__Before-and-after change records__
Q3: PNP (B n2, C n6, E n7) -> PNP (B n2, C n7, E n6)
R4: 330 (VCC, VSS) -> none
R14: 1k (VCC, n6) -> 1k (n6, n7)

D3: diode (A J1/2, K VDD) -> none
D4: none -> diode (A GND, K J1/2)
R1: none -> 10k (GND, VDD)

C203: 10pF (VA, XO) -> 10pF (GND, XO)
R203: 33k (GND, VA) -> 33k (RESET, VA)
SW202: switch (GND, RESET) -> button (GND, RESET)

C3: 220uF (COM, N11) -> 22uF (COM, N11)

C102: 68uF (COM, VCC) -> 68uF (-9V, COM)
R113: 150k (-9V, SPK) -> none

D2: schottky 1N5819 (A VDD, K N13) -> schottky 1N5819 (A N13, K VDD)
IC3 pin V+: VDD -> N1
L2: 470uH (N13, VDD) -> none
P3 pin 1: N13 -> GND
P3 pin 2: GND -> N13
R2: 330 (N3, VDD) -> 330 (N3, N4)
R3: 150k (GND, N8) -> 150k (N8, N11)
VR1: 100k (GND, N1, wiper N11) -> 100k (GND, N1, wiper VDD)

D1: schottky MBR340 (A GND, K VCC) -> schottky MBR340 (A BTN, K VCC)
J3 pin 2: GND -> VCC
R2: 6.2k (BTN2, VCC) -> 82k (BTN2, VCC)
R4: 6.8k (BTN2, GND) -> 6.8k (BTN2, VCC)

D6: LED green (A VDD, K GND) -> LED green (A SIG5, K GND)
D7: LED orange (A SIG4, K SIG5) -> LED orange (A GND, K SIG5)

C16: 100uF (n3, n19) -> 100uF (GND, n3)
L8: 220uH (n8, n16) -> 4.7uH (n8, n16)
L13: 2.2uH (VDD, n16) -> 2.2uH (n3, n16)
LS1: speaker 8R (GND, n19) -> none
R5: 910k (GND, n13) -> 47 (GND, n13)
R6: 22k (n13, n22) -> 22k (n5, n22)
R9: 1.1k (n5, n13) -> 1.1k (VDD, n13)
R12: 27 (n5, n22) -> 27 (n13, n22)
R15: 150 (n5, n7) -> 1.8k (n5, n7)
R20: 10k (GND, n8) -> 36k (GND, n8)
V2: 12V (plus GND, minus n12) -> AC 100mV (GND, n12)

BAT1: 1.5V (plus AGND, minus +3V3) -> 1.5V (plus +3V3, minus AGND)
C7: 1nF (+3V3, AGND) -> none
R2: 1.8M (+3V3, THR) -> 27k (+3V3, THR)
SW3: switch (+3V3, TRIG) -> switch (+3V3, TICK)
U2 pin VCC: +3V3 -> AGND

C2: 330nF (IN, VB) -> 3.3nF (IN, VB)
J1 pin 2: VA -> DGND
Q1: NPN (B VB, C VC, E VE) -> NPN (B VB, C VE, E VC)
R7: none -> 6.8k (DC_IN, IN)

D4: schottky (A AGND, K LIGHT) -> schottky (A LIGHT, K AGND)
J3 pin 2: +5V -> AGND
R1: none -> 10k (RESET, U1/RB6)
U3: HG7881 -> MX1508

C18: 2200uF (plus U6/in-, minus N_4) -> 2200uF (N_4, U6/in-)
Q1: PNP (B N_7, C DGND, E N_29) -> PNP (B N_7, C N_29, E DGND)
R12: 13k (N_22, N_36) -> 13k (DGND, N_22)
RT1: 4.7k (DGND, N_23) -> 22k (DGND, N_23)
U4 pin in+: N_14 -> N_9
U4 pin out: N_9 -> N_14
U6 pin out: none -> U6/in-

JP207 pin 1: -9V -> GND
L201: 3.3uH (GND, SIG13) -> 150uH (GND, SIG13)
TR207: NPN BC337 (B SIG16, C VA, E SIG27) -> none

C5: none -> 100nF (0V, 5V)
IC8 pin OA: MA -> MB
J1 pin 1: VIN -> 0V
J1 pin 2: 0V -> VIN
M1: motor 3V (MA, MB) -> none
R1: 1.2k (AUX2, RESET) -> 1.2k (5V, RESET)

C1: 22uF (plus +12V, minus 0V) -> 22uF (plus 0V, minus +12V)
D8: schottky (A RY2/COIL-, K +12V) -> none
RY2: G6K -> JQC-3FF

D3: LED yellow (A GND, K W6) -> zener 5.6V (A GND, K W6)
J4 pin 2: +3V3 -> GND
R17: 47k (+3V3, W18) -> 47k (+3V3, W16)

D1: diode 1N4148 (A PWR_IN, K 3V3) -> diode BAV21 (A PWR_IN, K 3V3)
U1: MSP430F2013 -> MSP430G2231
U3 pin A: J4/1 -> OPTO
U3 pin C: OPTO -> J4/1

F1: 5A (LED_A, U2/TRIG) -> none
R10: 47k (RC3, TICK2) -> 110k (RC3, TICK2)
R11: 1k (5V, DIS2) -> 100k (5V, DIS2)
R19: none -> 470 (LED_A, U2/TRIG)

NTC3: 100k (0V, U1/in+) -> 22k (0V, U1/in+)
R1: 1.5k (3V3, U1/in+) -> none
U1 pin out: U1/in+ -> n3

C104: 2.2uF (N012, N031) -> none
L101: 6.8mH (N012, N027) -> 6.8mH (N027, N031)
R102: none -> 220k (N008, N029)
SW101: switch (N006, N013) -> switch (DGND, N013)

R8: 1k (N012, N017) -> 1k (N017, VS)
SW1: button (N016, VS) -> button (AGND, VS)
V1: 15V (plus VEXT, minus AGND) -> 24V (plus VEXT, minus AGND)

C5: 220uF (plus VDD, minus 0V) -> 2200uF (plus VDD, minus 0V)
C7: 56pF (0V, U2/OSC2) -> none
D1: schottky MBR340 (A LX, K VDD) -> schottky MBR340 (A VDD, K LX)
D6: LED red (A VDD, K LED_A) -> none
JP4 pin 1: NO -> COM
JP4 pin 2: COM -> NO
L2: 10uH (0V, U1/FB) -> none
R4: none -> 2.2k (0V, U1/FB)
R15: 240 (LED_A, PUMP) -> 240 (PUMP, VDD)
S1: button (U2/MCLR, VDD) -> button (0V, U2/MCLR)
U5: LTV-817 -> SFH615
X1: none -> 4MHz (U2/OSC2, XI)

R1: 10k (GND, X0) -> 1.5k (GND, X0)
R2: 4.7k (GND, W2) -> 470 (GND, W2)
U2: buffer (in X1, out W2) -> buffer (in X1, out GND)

__What is required__
Look back at the entries above. Retype the line with "R12: 13k (N_22, N_36) -> 13k (DGND, N_22)", the line with "J1 pin 2: 0V -> VIN", and all lines in between.

__Your response__
R12: 13k (N_22, N_36) -> 13k (DGND, N_22)
RT1: 4.7k (DGND, N_23) -> 22k (DGND, N_23)
U4 pin in+: N_14 -> N_9
U4 pin out: N_9 -> N_14
U6 pin out: none -> U6/in-

JP207 pin 1: -9V -> GND
L201: 3.3uH (GND, SIG13) -> 150uH (GND, SIG13)
TR207: NPN BC337 (B SIG16, C VA, E SIG27) -> none

C5: none -> 100nF (0V, 5V)
IC8 pin OA: MA -> MB
J1 pin 1: VIN -> 0V
J1 pin 2: 0V -> VIN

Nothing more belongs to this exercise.